From the listing below, restate word for word the lines from the line containing "IC1 pin GP2: +5V -> N_2" down through the line containing "IC4 pin A2: N_4 -> +5V". Exclude pictures.

================

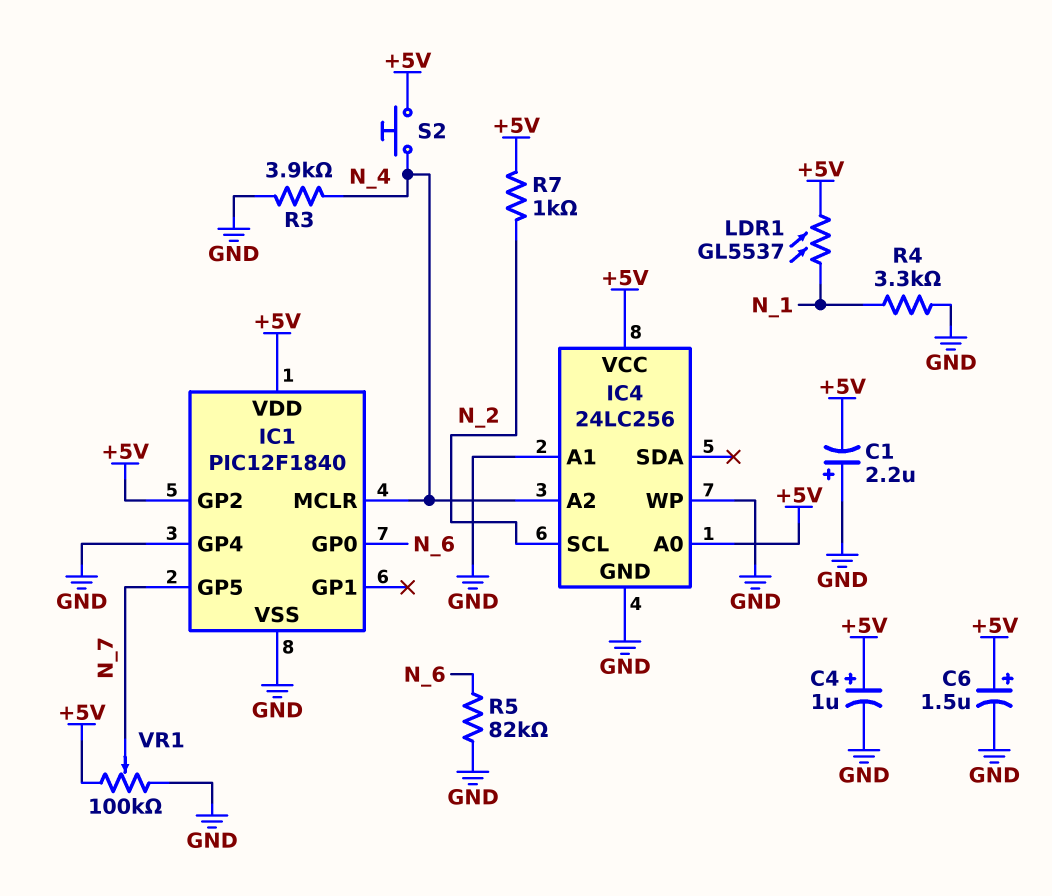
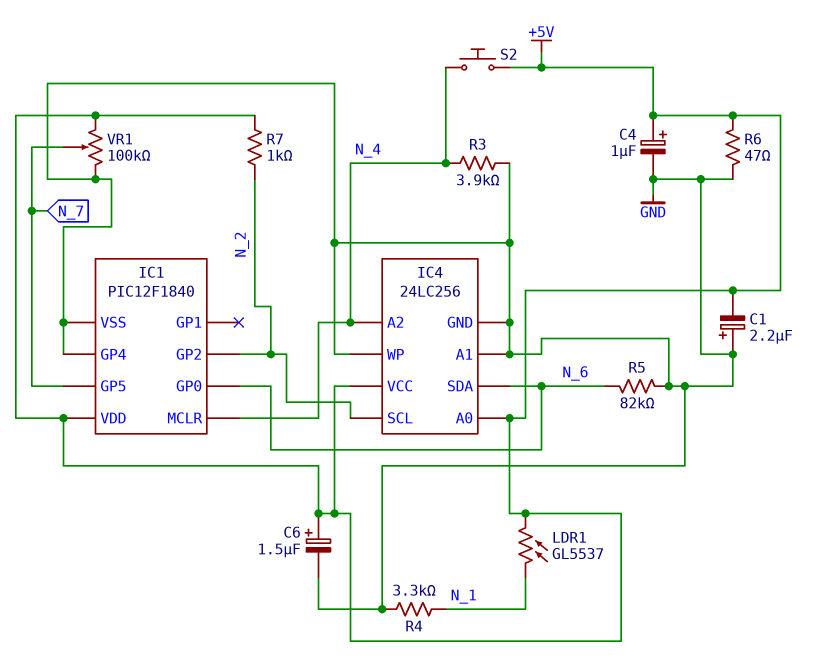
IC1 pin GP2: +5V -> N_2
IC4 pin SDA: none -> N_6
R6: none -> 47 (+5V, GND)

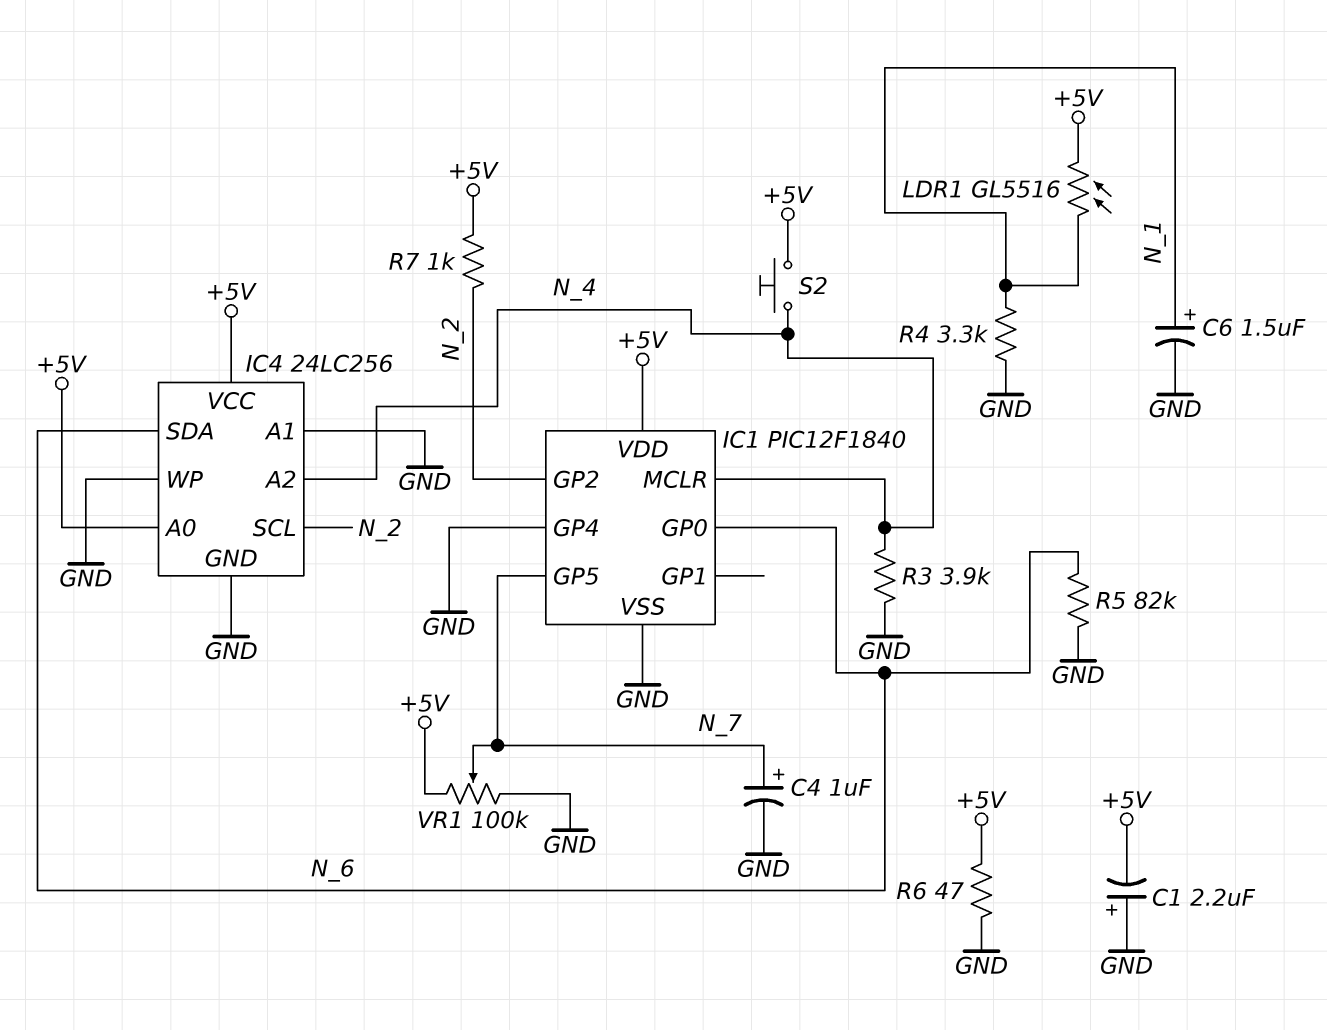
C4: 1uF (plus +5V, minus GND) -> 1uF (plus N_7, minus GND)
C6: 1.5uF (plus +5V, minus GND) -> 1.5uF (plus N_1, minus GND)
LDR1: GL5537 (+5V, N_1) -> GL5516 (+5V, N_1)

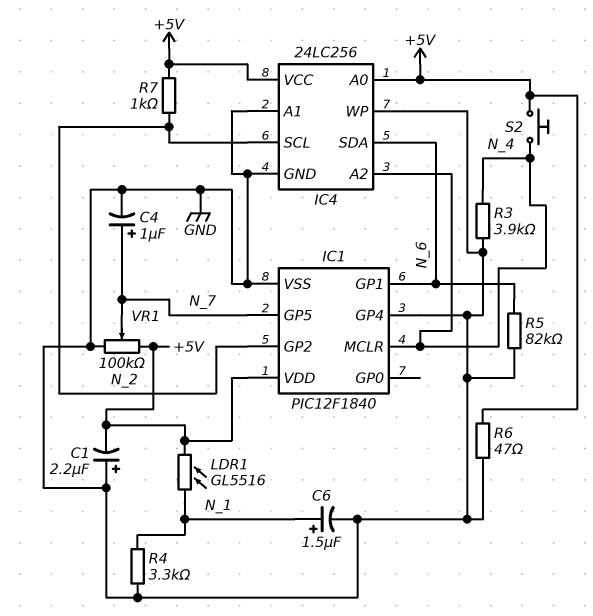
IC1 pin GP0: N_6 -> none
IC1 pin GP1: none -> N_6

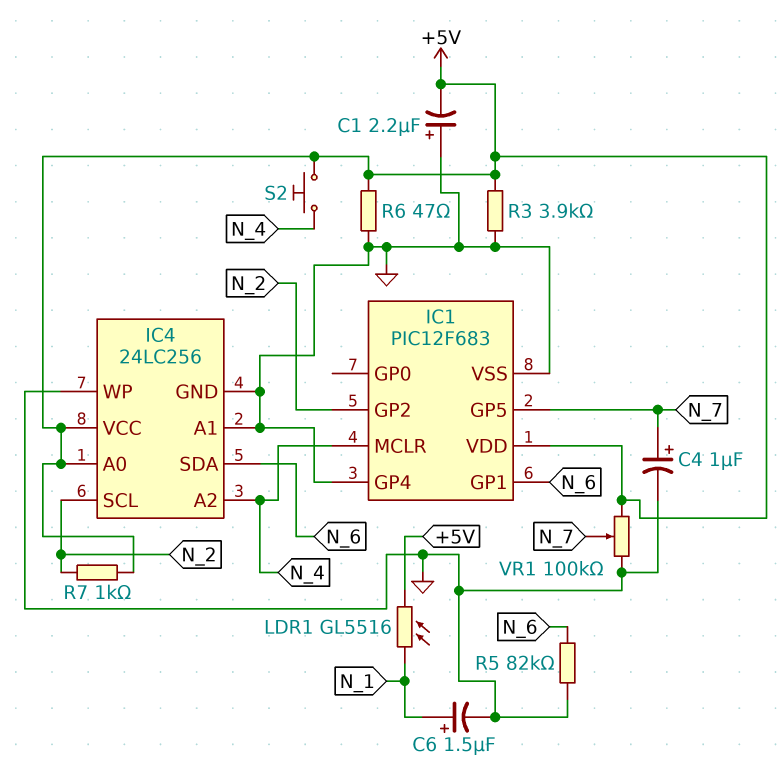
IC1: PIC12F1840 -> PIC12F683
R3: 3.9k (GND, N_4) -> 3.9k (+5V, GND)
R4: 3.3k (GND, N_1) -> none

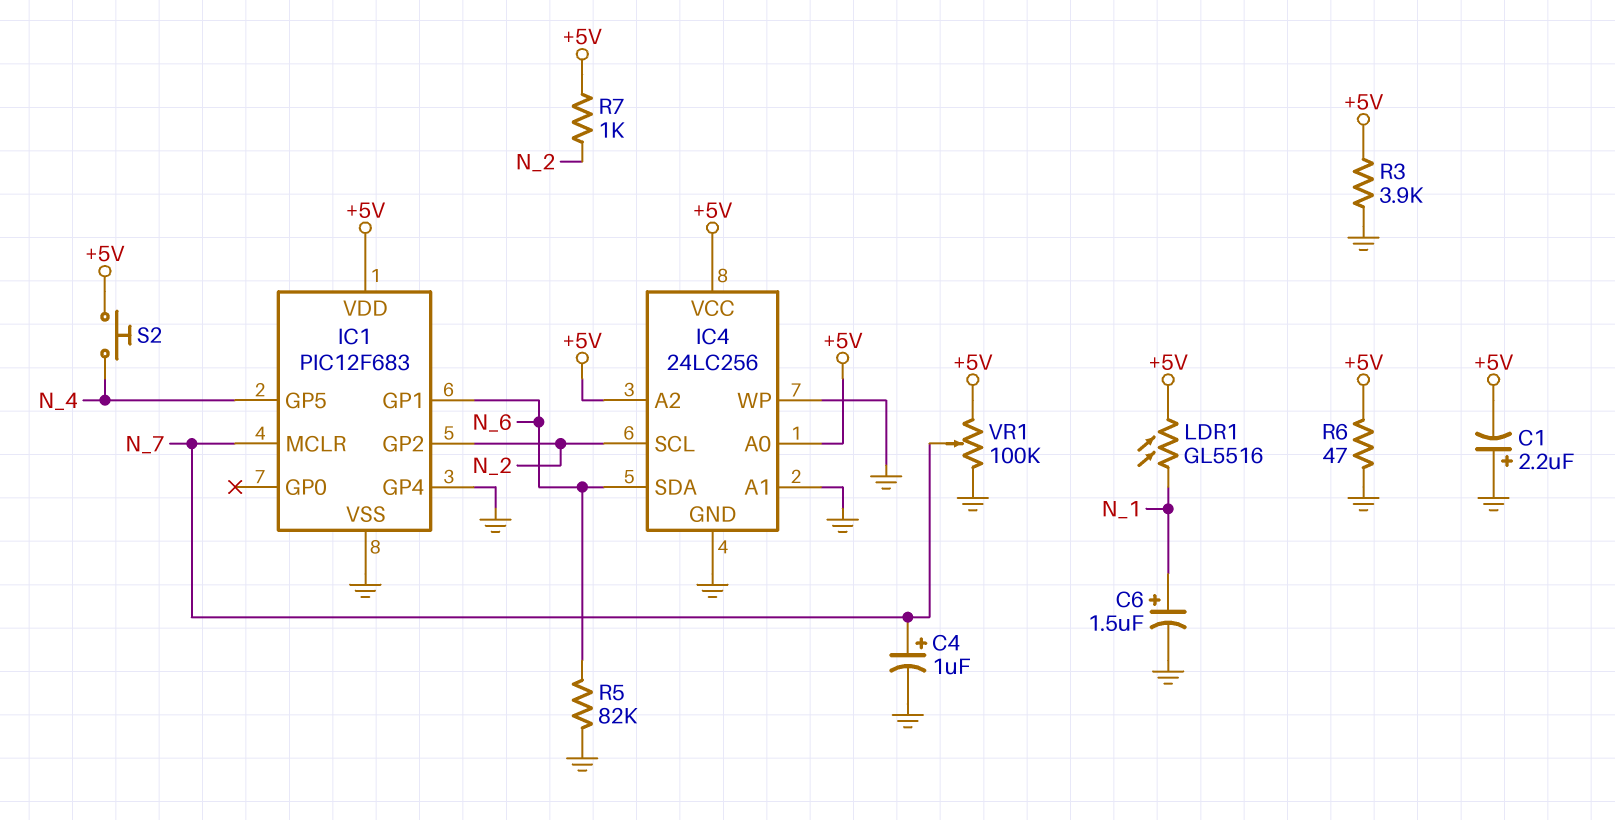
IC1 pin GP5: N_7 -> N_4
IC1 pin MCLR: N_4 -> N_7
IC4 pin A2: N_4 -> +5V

================

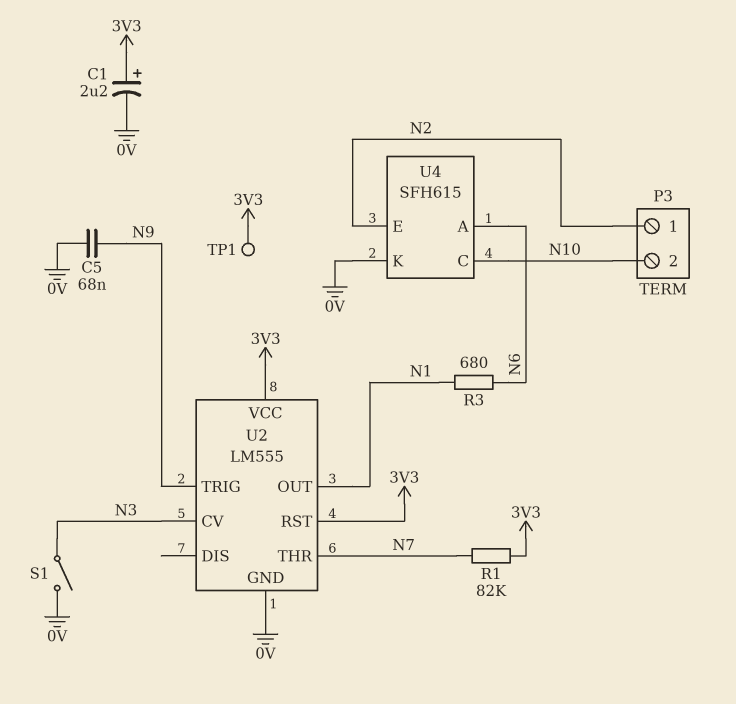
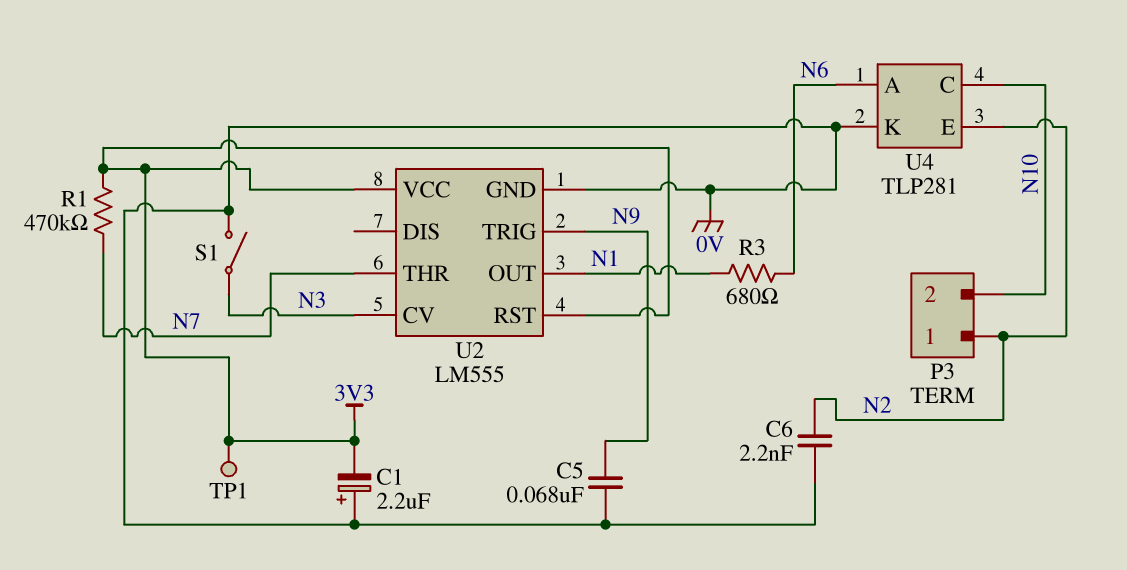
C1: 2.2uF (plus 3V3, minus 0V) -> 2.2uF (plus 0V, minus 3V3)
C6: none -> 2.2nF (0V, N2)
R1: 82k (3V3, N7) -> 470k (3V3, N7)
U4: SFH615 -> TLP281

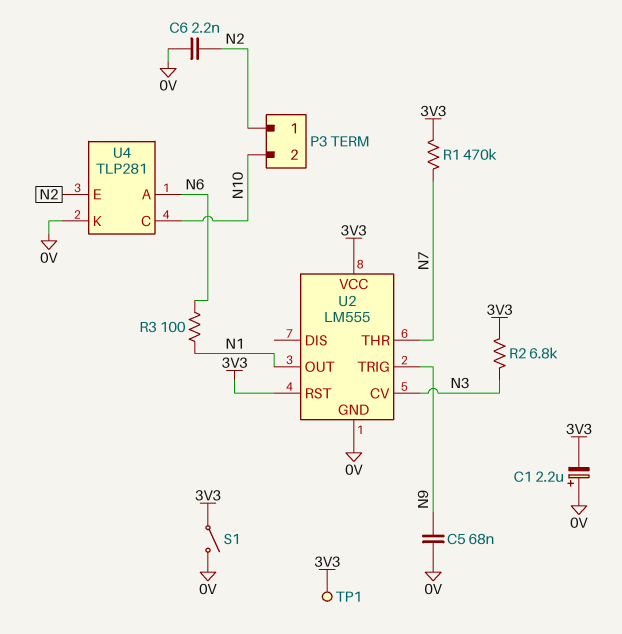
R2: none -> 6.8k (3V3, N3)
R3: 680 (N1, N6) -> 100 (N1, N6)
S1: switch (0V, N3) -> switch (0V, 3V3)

================

### OUTPUT OF THE TASK
IC1 pin GP2: +5V -> N_2
IC4 pin SDA: none -> N_6
R6: none -> 47 (+5V, GND)

C4: 1uF (plus +5V, minus GND) -> 1uF (plus N_7, minus GND)
C6: 1.5uF (plus +5V, minus GND) -> 1.5uF (plus N_1, minus GND)
LDR1: GL5537 (+5V, N_1) -> GL5516 (+5V, N_1)

IC1 pin GP0: N_6 -> none
IC1 pin GP1: none -> N_6

IC1: PIC12F1840 -> PIC12F683
R3: 3.9k (GND, N_4) -> 3.9k (+5V, GND)
R4: 3.3k (GND, N_1) -> none

IC1 pin GP5: N_7 -> N_4
IC1 pin MCLR: N_4 -> N_7
IC4 pin A2: N_4 -> +5V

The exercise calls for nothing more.